[Exercise data Boundary: Start]

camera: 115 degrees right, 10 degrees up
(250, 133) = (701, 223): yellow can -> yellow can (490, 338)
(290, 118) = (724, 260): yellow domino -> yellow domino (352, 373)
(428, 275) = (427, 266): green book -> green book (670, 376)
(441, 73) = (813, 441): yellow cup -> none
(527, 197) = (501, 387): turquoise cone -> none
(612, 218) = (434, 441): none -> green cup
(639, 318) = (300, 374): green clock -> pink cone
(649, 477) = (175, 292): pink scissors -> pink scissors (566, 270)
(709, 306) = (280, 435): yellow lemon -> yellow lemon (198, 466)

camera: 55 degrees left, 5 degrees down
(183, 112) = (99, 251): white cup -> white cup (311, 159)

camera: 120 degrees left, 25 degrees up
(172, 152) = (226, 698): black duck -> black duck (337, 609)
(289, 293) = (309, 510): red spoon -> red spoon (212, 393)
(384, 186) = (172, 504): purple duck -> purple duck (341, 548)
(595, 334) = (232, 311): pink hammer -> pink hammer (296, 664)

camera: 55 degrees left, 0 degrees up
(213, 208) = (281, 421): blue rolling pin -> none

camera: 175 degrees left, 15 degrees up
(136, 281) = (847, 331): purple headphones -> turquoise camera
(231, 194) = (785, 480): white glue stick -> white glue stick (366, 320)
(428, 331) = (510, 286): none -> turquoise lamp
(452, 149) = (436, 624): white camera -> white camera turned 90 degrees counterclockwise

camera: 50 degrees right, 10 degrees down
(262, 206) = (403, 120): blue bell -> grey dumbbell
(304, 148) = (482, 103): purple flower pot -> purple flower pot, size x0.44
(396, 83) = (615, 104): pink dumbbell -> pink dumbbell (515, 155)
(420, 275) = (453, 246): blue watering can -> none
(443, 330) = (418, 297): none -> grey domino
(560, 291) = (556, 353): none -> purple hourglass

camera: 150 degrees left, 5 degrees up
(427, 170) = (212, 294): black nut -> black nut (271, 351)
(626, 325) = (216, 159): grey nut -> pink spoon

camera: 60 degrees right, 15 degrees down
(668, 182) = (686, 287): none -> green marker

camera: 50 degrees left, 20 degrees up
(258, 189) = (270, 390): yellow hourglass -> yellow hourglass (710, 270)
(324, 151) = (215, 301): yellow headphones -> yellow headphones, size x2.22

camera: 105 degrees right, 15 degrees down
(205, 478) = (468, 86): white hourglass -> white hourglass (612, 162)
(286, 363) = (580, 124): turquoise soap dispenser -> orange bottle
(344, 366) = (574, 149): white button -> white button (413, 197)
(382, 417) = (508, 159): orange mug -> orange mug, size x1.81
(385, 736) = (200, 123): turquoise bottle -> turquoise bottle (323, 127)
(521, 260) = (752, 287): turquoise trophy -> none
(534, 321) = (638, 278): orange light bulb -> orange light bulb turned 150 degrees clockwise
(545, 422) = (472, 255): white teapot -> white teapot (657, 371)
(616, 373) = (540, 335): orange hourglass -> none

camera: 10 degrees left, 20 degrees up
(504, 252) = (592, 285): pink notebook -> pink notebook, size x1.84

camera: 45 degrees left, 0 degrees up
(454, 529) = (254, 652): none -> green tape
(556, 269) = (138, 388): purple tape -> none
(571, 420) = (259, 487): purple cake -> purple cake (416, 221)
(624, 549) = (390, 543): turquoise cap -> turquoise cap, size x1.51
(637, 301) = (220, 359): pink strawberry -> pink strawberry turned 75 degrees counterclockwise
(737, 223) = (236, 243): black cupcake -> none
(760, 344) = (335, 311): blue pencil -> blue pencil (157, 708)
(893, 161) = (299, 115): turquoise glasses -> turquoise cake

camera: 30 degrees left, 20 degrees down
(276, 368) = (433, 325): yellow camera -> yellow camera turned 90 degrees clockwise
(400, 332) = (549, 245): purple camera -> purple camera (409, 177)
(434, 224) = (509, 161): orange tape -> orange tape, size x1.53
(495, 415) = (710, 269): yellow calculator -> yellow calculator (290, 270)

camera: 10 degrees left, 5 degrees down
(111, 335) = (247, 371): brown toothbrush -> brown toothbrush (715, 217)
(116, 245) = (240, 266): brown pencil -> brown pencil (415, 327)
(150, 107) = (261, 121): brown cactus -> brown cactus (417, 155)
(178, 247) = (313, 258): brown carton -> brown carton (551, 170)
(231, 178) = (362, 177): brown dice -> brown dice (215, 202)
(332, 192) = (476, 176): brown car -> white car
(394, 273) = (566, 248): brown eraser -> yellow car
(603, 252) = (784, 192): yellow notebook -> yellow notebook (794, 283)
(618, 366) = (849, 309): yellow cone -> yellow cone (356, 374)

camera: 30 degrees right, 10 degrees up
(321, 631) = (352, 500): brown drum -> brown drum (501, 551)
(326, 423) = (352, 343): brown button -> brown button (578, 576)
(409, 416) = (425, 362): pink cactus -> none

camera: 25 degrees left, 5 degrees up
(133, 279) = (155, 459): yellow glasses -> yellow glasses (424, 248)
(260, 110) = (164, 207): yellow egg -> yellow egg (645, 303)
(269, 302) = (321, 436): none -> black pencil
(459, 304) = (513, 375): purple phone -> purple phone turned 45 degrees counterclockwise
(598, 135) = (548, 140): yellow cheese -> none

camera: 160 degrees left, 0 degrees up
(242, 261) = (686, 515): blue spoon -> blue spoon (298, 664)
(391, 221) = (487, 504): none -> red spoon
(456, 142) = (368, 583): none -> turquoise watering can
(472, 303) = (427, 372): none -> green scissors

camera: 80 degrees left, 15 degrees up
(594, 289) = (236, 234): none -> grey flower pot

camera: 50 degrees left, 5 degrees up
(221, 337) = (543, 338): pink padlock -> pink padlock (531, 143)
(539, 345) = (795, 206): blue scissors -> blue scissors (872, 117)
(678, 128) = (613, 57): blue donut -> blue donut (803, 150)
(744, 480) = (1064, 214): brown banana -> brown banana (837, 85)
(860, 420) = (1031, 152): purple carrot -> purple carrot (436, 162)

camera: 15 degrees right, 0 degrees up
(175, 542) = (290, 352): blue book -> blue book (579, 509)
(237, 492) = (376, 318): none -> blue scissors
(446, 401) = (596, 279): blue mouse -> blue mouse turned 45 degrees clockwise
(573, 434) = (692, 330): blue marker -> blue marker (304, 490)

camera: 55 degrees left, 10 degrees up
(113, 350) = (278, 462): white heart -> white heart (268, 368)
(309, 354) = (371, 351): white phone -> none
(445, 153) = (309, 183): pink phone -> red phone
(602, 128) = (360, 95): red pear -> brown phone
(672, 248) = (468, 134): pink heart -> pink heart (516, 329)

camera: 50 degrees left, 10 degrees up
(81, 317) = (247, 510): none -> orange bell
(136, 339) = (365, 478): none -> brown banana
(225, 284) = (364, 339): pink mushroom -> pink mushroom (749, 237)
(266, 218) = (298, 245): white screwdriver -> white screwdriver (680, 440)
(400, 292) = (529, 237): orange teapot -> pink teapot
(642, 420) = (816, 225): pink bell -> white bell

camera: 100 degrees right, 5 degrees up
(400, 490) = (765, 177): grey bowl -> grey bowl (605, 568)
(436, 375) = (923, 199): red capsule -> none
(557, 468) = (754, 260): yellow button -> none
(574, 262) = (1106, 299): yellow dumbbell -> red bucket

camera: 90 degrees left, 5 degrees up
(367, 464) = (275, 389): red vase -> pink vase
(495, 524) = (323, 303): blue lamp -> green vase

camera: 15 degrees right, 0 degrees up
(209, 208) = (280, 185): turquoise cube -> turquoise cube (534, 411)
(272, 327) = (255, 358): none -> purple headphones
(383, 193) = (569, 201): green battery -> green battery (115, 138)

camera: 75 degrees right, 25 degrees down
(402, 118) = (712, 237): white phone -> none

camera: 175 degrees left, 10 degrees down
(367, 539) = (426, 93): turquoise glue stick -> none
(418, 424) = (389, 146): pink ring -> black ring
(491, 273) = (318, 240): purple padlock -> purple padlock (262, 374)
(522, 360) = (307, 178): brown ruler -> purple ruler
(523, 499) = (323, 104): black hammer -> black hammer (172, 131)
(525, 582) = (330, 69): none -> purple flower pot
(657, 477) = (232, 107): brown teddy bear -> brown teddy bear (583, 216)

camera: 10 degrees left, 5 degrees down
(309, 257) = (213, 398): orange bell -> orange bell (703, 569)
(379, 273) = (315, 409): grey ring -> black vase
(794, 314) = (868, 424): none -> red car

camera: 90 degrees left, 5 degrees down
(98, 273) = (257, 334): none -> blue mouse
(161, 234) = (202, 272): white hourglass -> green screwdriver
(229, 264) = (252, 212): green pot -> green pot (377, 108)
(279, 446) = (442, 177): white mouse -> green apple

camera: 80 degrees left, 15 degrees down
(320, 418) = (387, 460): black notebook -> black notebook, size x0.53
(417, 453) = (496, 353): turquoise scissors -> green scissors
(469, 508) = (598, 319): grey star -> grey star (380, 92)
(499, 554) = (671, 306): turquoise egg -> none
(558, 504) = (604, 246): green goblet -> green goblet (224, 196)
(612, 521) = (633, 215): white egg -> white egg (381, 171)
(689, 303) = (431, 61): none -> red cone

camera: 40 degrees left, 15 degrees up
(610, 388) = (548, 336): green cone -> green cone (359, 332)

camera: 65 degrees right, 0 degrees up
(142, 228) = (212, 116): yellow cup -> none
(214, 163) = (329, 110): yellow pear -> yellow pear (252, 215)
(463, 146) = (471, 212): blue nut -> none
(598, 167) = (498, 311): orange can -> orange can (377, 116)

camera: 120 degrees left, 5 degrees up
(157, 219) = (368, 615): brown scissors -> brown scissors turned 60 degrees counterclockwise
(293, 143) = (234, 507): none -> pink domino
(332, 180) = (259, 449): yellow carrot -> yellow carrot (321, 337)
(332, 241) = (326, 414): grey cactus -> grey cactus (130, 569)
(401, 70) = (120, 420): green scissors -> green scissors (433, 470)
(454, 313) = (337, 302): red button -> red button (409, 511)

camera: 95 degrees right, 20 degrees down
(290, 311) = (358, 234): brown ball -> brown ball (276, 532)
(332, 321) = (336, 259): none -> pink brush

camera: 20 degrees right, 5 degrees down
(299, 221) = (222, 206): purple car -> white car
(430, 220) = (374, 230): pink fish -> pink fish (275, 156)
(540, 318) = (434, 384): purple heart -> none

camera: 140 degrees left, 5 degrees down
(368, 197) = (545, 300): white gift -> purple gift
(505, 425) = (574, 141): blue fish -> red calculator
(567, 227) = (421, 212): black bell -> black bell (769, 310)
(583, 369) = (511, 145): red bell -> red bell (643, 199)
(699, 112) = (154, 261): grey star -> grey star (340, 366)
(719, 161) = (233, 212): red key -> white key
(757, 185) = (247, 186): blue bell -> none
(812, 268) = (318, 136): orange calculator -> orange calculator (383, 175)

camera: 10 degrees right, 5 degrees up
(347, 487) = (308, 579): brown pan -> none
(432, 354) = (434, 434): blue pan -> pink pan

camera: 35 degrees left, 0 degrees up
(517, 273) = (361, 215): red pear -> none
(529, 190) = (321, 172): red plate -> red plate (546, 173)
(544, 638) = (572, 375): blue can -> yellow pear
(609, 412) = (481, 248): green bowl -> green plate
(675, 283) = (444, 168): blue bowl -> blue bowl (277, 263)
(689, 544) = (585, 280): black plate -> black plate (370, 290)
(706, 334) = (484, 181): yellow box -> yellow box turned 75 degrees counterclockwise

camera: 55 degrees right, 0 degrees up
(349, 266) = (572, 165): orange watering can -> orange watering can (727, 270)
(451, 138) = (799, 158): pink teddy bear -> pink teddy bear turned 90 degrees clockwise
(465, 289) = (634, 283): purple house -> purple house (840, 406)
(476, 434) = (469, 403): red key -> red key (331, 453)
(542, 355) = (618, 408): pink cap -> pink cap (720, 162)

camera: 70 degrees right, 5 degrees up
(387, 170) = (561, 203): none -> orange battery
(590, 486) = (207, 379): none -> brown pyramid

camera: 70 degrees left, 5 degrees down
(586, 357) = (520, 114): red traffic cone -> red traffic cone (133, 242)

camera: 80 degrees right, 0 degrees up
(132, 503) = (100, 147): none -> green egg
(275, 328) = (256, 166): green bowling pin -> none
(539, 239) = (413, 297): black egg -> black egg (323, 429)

[Exercise data Boundary: End]

Assignment: When you reach the line with "(172, 152) = (226, 698): black" in the records above, start writing out lines exactly, and stop once the line with "(262, 206) = (403, 120): blue" has been written; include nothing else.

Result:
(172, 152) = (226, 698): black duck -> black duck (337, 609)
(289, 293) = (309, 510): red spoon -> red spoon (212, 393)
(384, 186) = (172, 504): purple duck -> purple duck (341, 548)
(595, 334) = (232, 311): pink hammer -> pink hammer (296, 664)

camera: 55 degrees left, 0 degrees up
(213, 208) = (281, 421): blue rolling pin -> none

camera: 175 degrees left, 15 degrees up
(136, 281) = (847, 331): purple headphones -> turquoise camera
(231, 194) = (785, 480): white glue stick -> white glue stick (366, 320)
(428, 331) = (510, 286): none -> turquoise lamp
(452, 149) = (436, 624): white camera -> white camera turned 90 degrees counterclockwise

camera: 50 degrees right, 10 degrees down
(262, 206) = (403, 120): blue bell -> grey dumbbell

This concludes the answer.